● TRY IT
Scan the entries for "grey". Every line that holds it is to be copied.

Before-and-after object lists
* * * * *
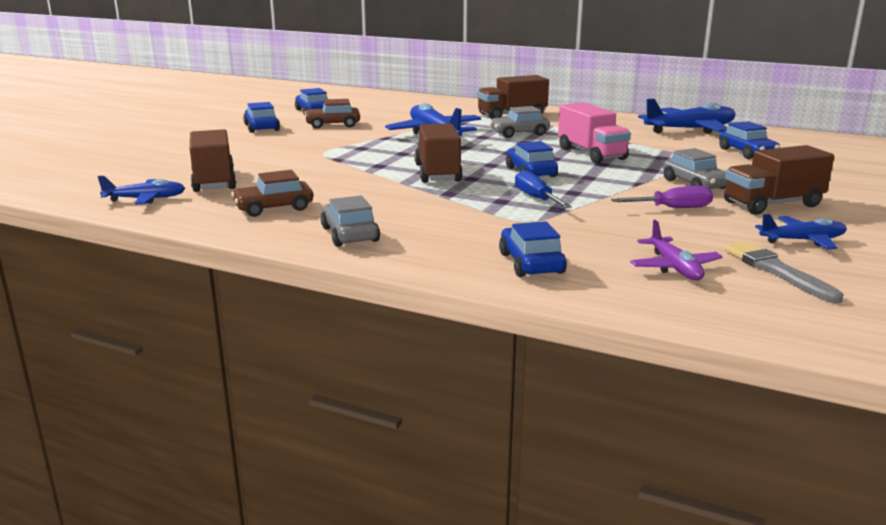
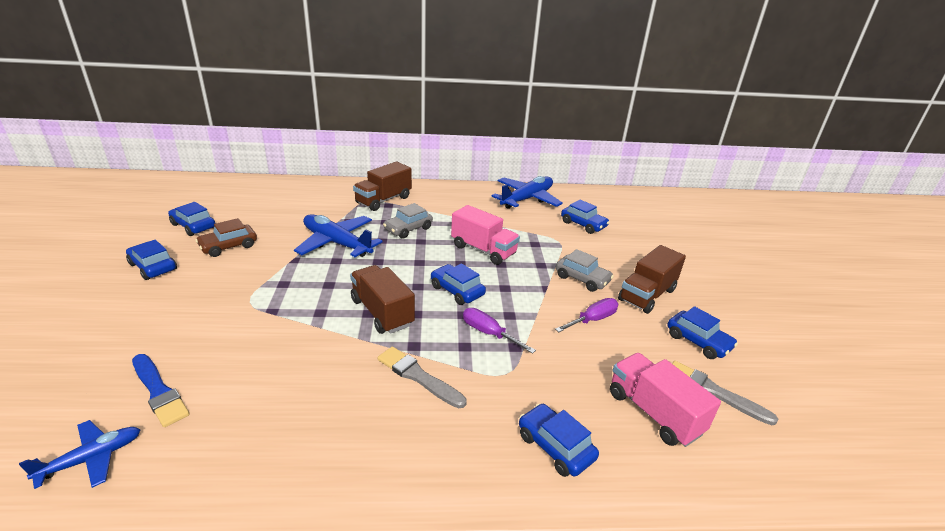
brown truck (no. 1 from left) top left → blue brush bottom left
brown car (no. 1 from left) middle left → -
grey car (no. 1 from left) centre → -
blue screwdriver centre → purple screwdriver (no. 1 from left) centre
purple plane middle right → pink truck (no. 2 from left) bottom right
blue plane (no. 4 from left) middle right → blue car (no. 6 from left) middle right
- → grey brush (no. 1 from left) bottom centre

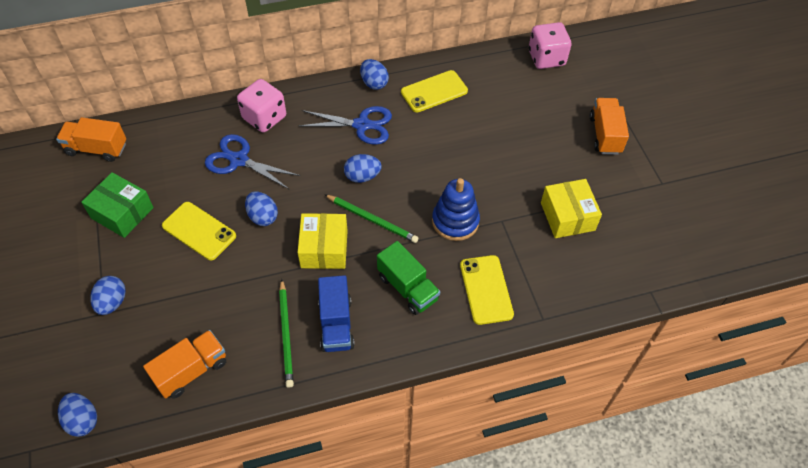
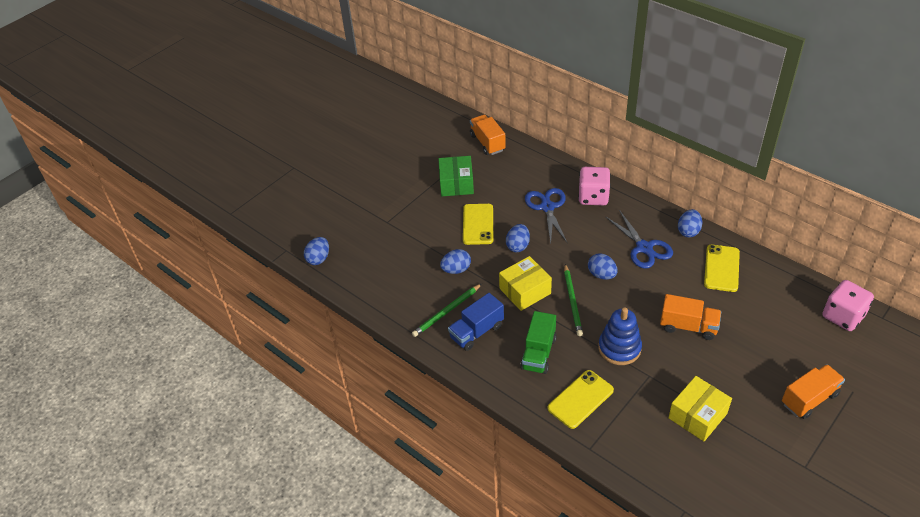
blue egg (no. 2 from left) middle left → blue egg (no. 2 from left) centre, relocated
orange truck (no. 2 from left) bottom left → orange truck (no. 2 from left) middle right, relocated
yellow phone (no. 2 from left in the first image) top centre → yellow phone (no. 3 from left) middle right, 75 degrees clockwise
* * * * *
● WRITTEN SOLUTION
grey car (no. 1 from left) centre → -
- → grey brush (no. 1 from left) bottom centre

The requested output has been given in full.